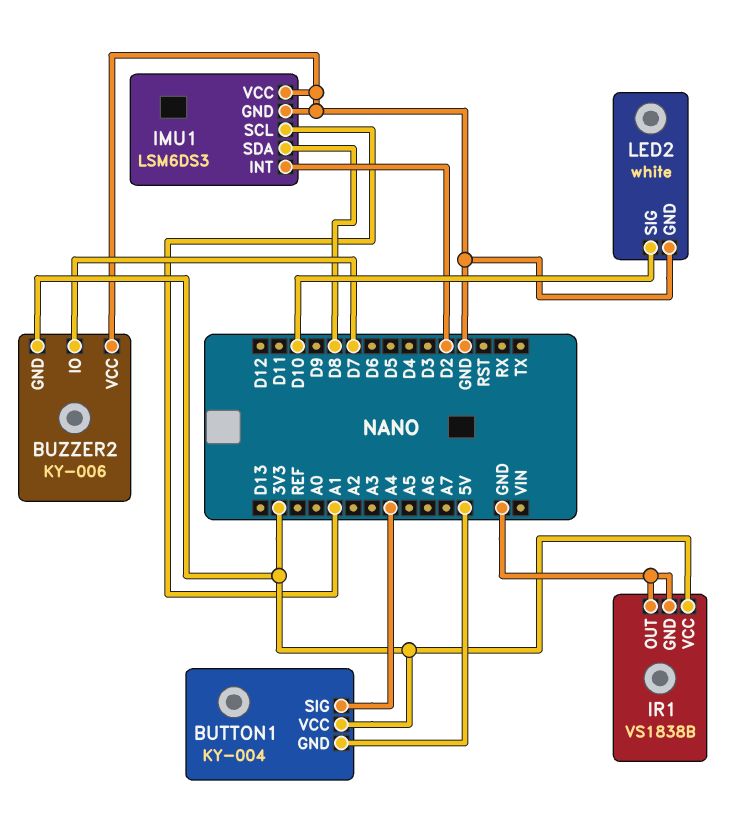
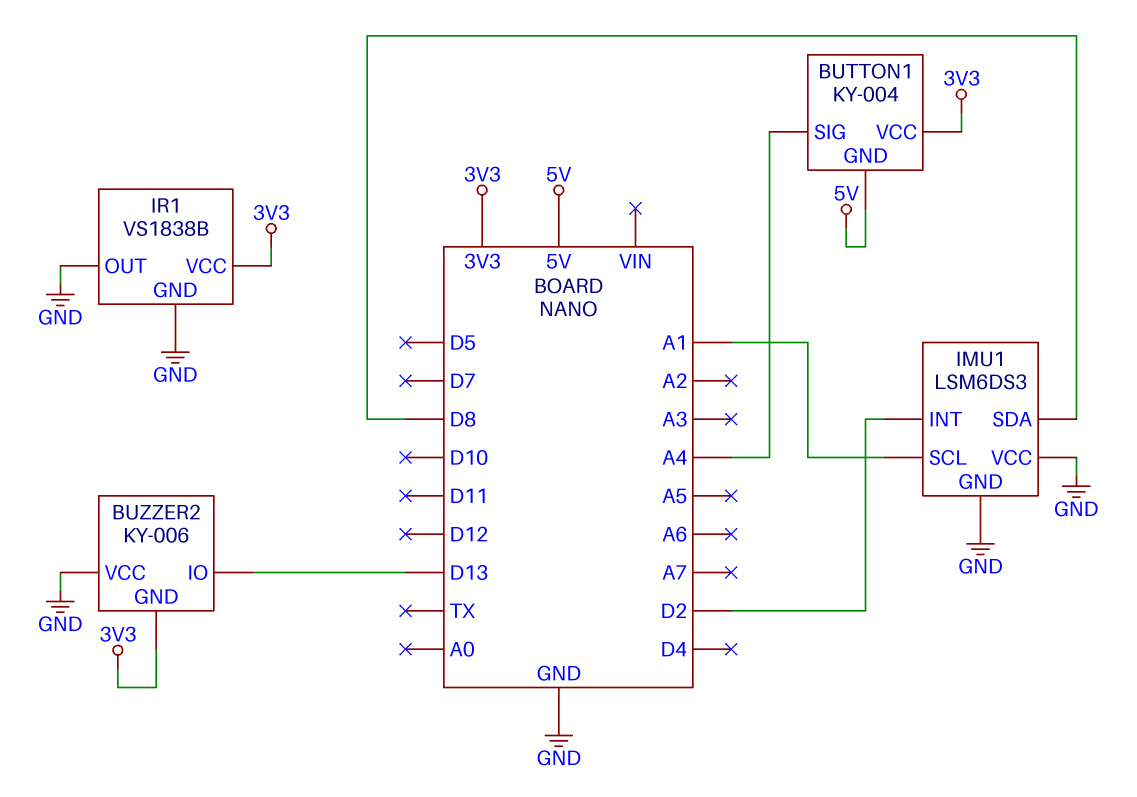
BUZZER2 pin IO: D7 -> D13
LED2: white -> none
LED2 pin GND: GND -> none
LED2 pin SIG: D10 -> none

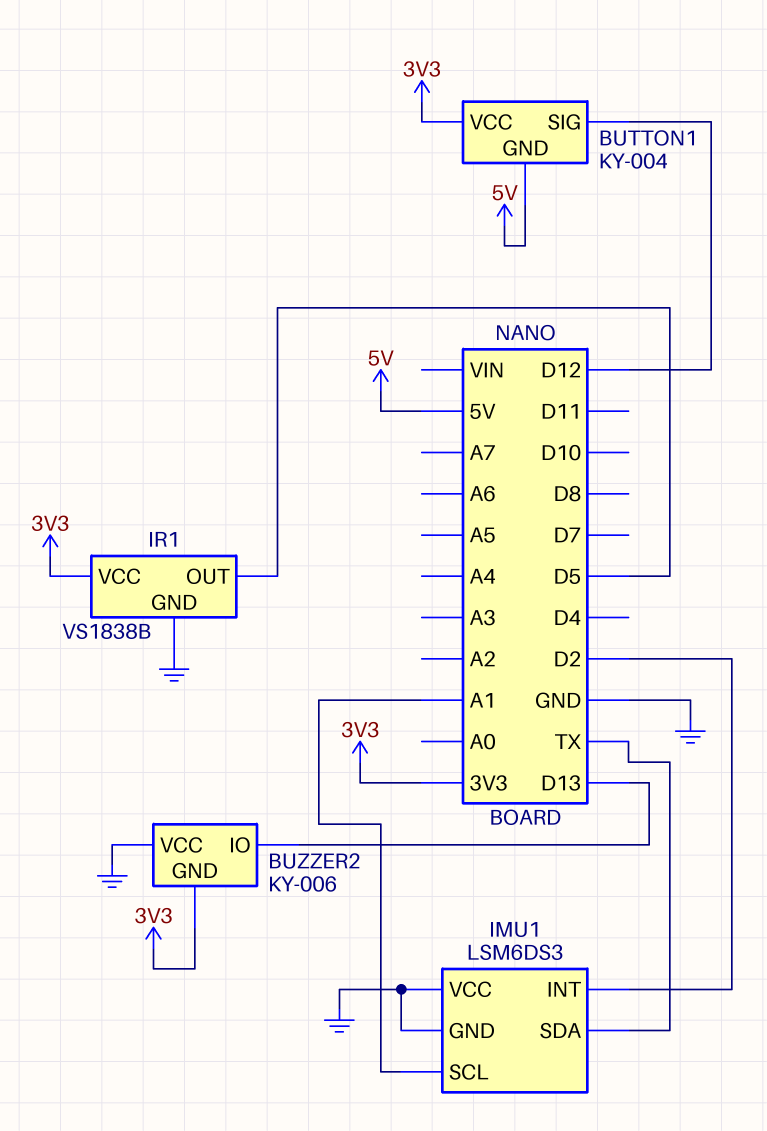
BUTTON1 pin SIG: A4 -> D12
IMU1 pin SDA: D8 -> TX
IR1 pin OUT: GND -> D5

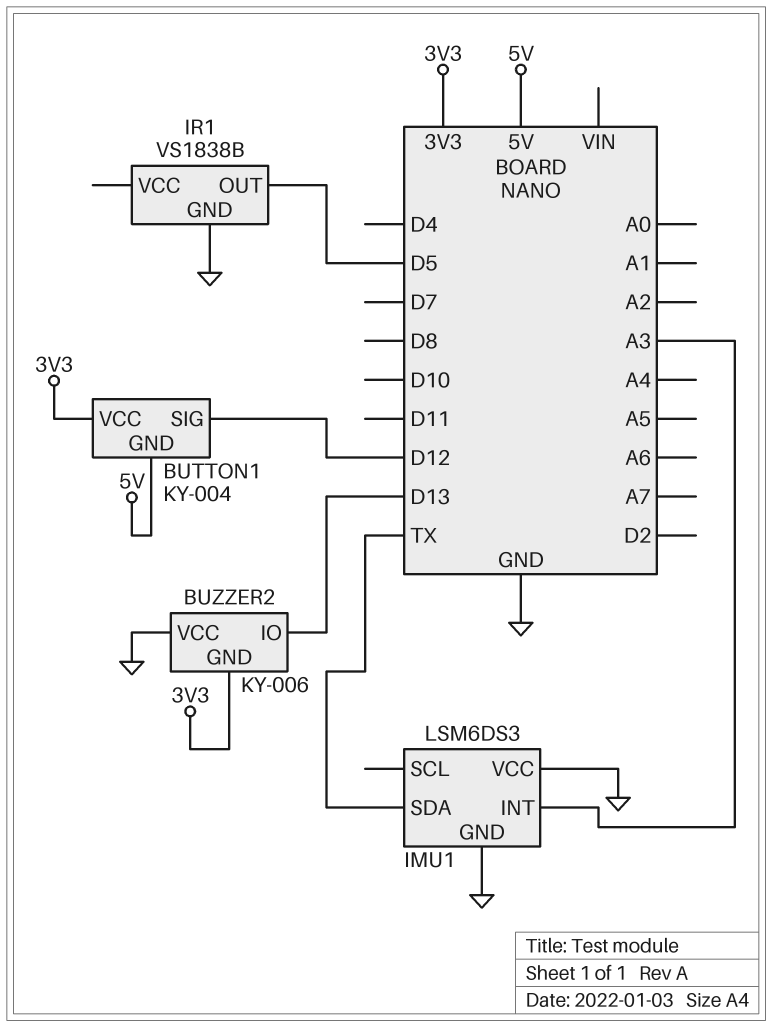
IMU1 pin INT: D2 -> A3
IMU1 pin SCL: A1 -> none
IR1 pin VCC: 3V3 -> none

———

▸ ASSIGNMENT: Print the material word for word without images.

▸ ANSWER TO THE PROBLEM:
BUZZER2 pin IO: D7 -> D13
LED2: white -> none
LED2 pin GND: GND -> none
LED2 pin SIG: D10 -> none

BUTTON1 pin SIG: A4 -> D12
IMU1 pin SDA: D8 -> TX
IR1 pin OUT: GND -> D5

IMU1 pin INT: D2 -> A3
IMU1 pin SCL: A1 -> none
IR1 pin VCC: 3V3 -> none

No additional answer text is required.